◆ **What is expected**
Only the pictures are dropped; the lines of the material that follow are returned exactly.
= Beginning of Section =
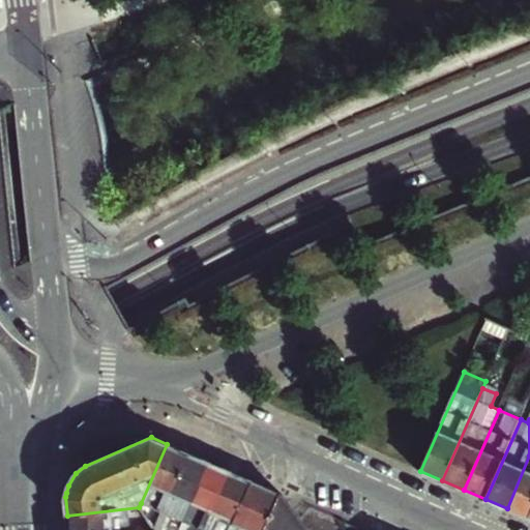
[(164,512),(188,454),(167,444),(141,503),(159,511),(156,520),(143,514),(153,529),(154,529),(156,527),(160,529),(163,524),(158,522),(160,518),(165,519),(167,514),(164,512)]
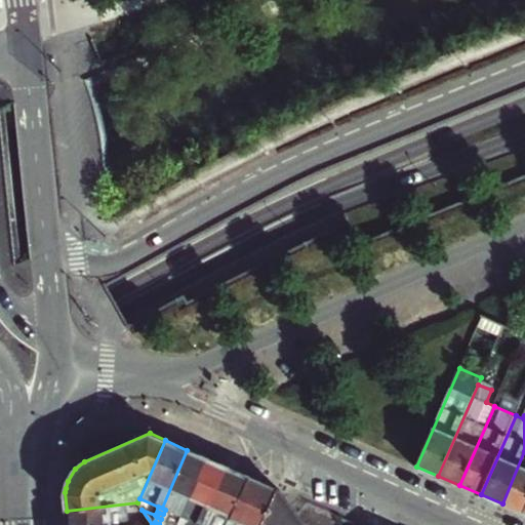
[(178,524),(208,458),(187,450),(162,508),(165,510),(163,514),(159,513),(157,517),(161,519),(173,524),(172,524),(178,524)]
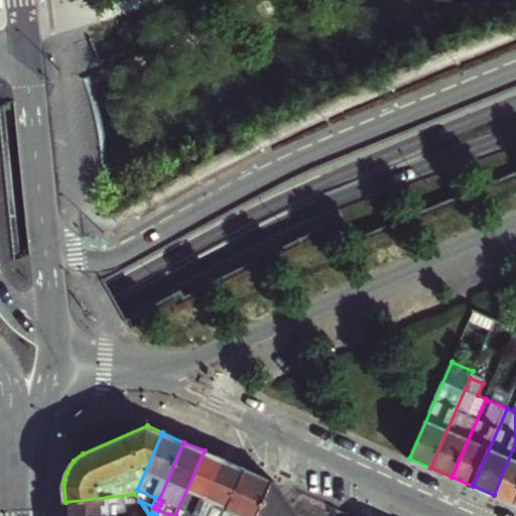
[(515,504),(515,502),(515,443),(494,495),(515,504)]
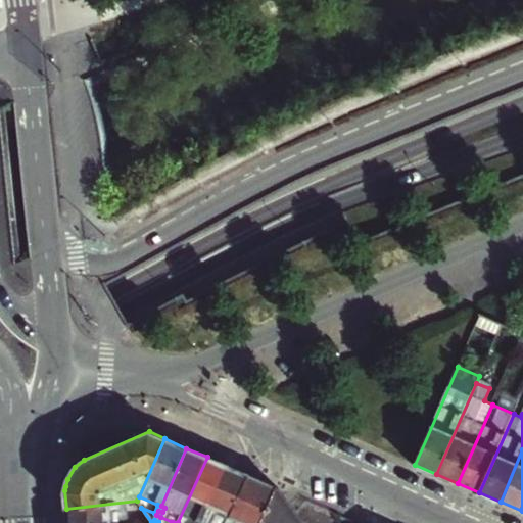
[(201,522),(227,466),(207,457),(178,522),(201,522)]
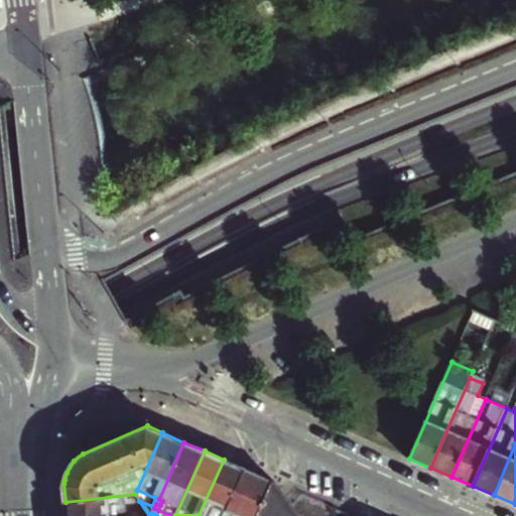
[(223,515),(244,469),(224,460),(199,515),(223,515)]
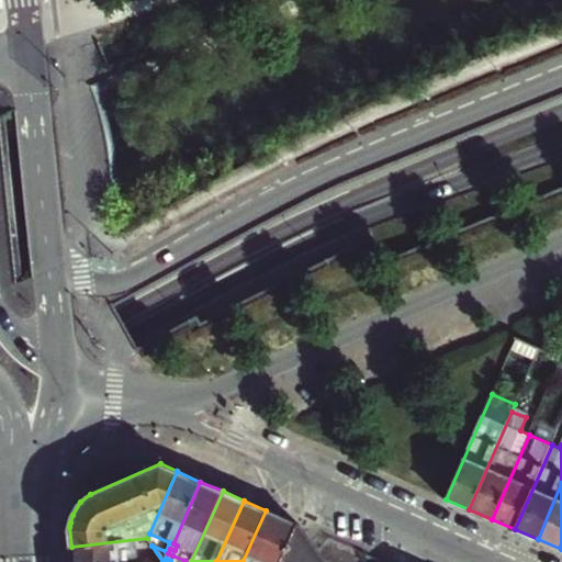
[(279,561),(296,524),(266,510),(243,561),(279,561)]
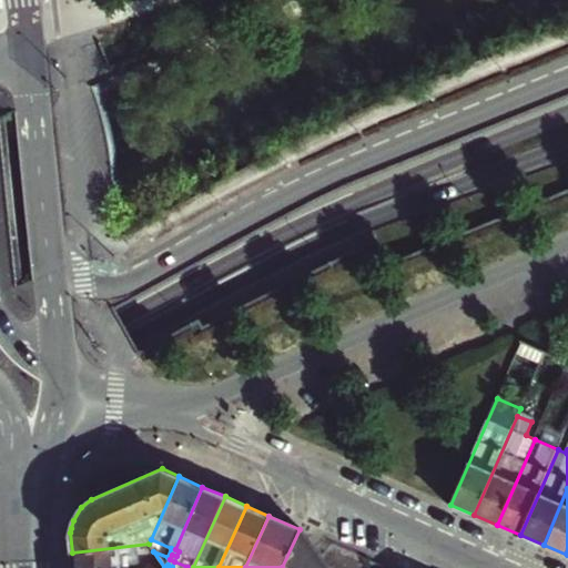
[(332,567),(305,531),(300,529),(282,567),(332,567)]
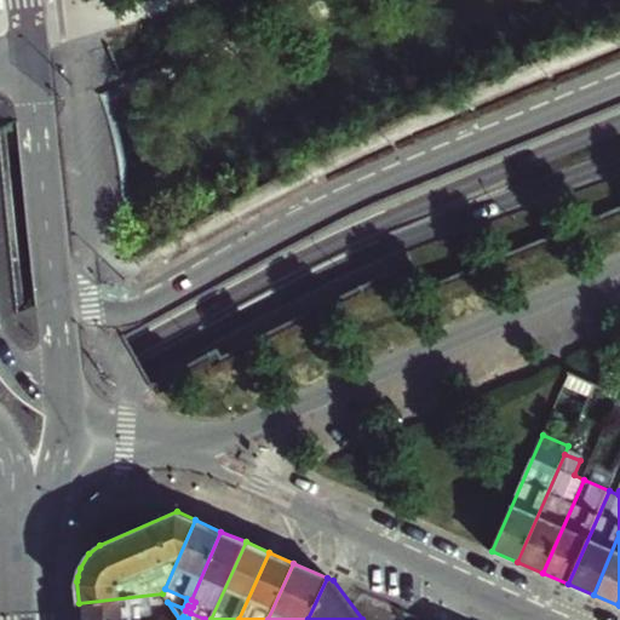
[(183,608),(187,598),(165,589),(162,593),(167,602),(183,608)]
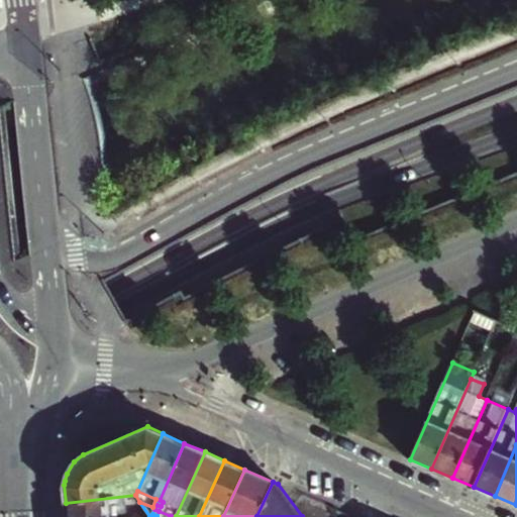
[(149,516),(139,502),(135,495),(66,503),(67,516),(149,516)]
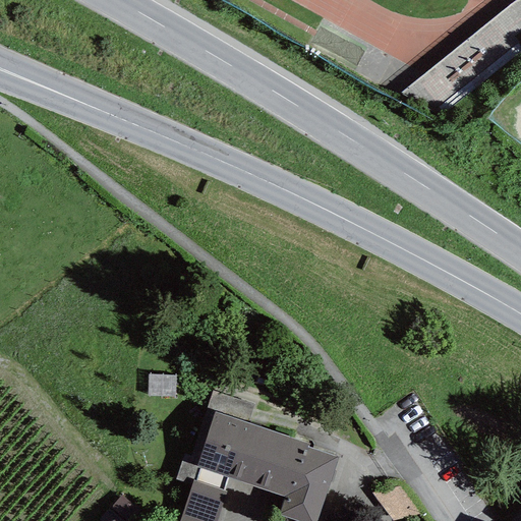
[(175,375),(148,375),(148,396),(175,397),(175,375)]
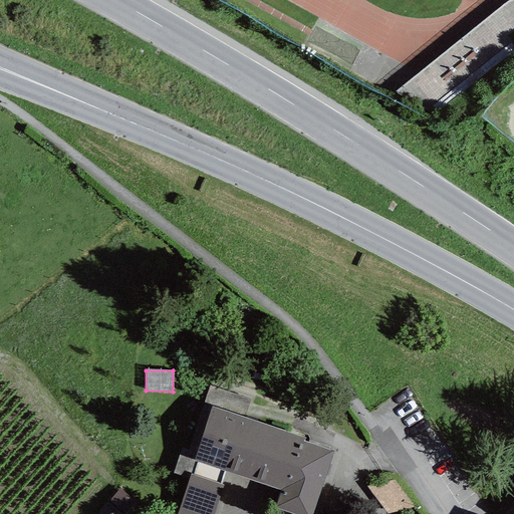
[(209,387),(204,403),(244,416),(249,400),(209,387)]
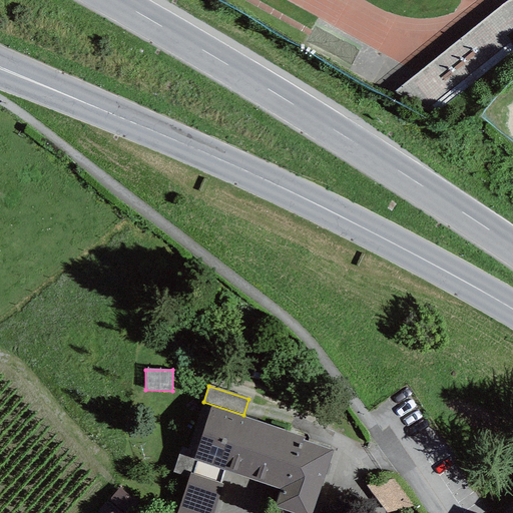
[(305,437),(210,407),(193,460),(280,487),(274,507),(293,512),(313,512),(333,451),(304,442),(305,437)]
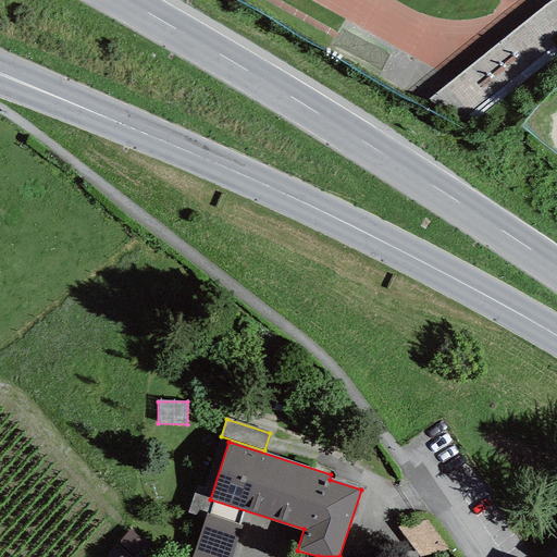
[(231,556),(242,525),(206,515),(192,556),(231,556)]
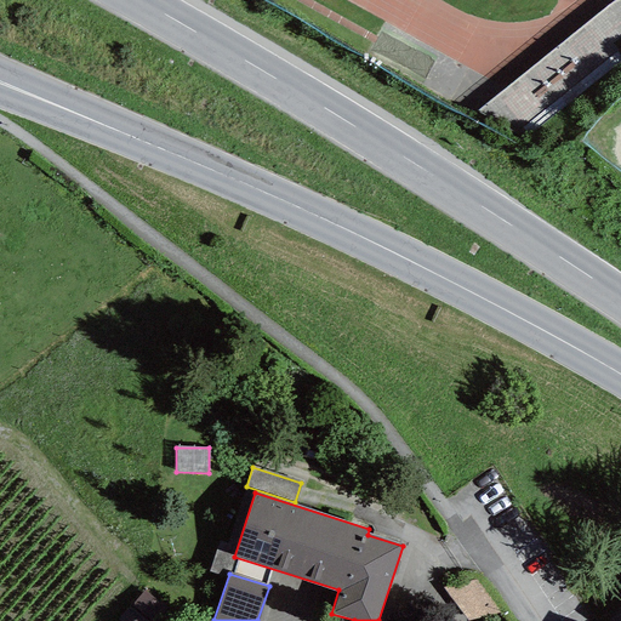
[(477,581),(443,587),(467,620),(497,611),(477,581)]
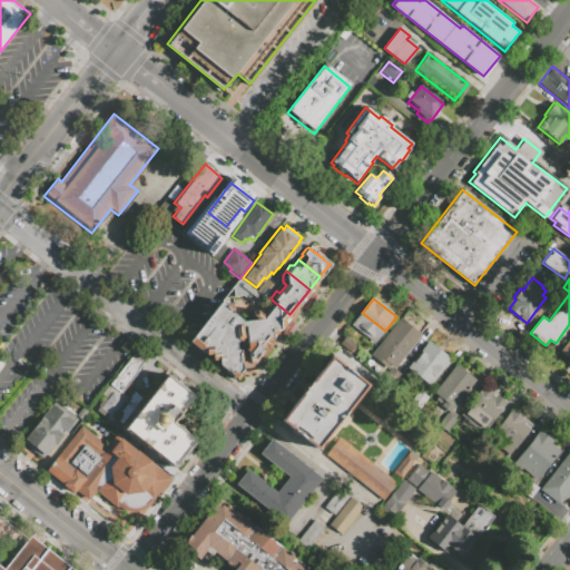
[(259,373),(241,375),(236,381),(215,364),(215,360),(209,360),(207,354),(204,355),(202,353),(200,351),(199,351),(197,349),(196,349),(185,341),(217,300),(222,304),(222,306),(239,320),(243,320),(268,341),(257,354),(259,373)]
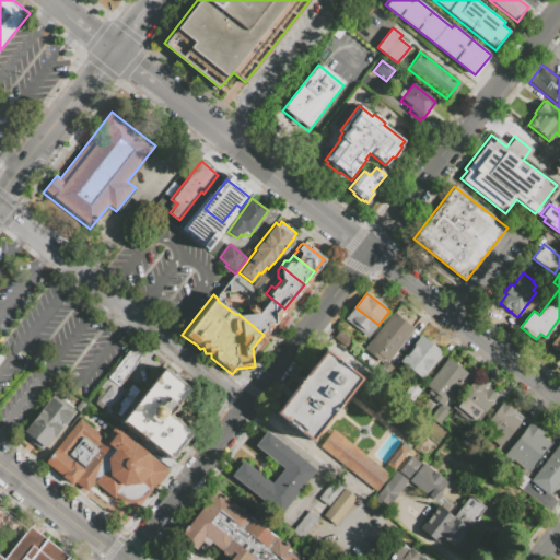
[(284,308),(273,323),(268,323),(269,327),(265,328),(265,334),(264,335),(238,314),(255,312),(268,295),(284,308)]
= End of Section =
◆ **Result below**
[(164,512),(188,454),(167,444),(141,503),(159,511),(156,520),(143,514),(153,529),(154,529),(156,527),(160,529),(163,524),(158,522),(160,518),(165,519),(167,514),(164,512)]
[(178,524),(208,458),(187,450),(162,508),(165,510),(163,514),(159,513),(157,517),(161,519),(173,524),(172,524),(178,524)]
[(515,504),(515,502),(515,443),(494,495),(515,504)]
[(201,522),(227,466),(207,457),(178,522),(201,522)]
[(223,515),(244,469),(224,460),(199,515),(223,515)]
[(279,561),(296,524),(266,510),(243,561),(279,561)]
[(332,567),(305,531),(300,529),(282,567),(332,567)]
[(183,608),(187,598),(165,589),(162,593),(167,602),(183,608)]
[(149,516),(139,502),(135,495),(66,503),(67,516),(149,516)]
[(175,375),(148,375),(148,396),(175,397),(175,375)]
[(209,387),(204,403),(244,416),(249,400),(209,387)]
[(305,437),(210,407),(193,460),(280,487),(274,507),(293,512),(313,512),(333,451),(304,442),(305,437)]
[(231,556),(242,525),(206,515),(192,556),(231,556)]
[(477,581),(443,587),(467,620),(497,611),(477,581)]
[(259,373),(241,375),(236,381),(215,364),(215,360),(209,360),(207,354),(204,355),(202,353),(200,351),(199,351),(197,349),(196,349),(185,341),(217,300),(222,304),(222,306),(239,320),(243,320),(268,341),(257,354),(259,373)]
[(284,308),(273,323),(268,323),(269,327),(265,328),(265,334),(264,335),(238,314),(255,312),(268,295),(284,308)]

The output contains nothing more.